▸ **Data block**
[Start of Attachment]

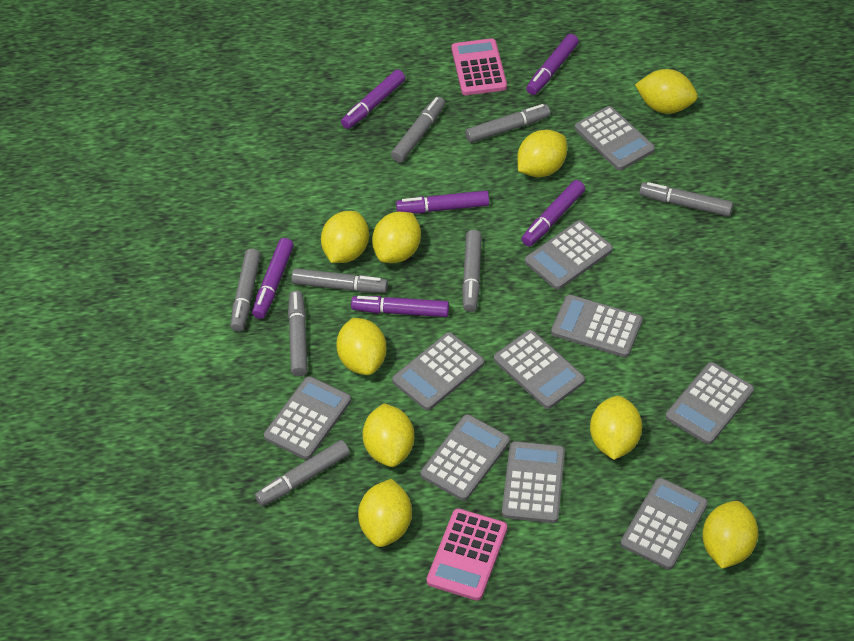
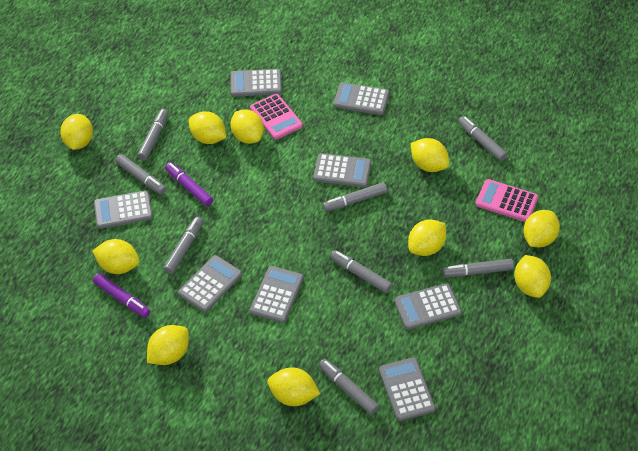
grey calculator: 10 -> 8
purple marker: 6 -> 2
yellow lemon: 9 -> 10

[End of Attachment]

▸ **Exercise description**
Working from the material above, transcribe it exactly while omitting pictures.

▸ **Response to this task**
grey calculator: 10 -> 8
purple marker: 6 -> 2
yellow lemon: 9 -> 10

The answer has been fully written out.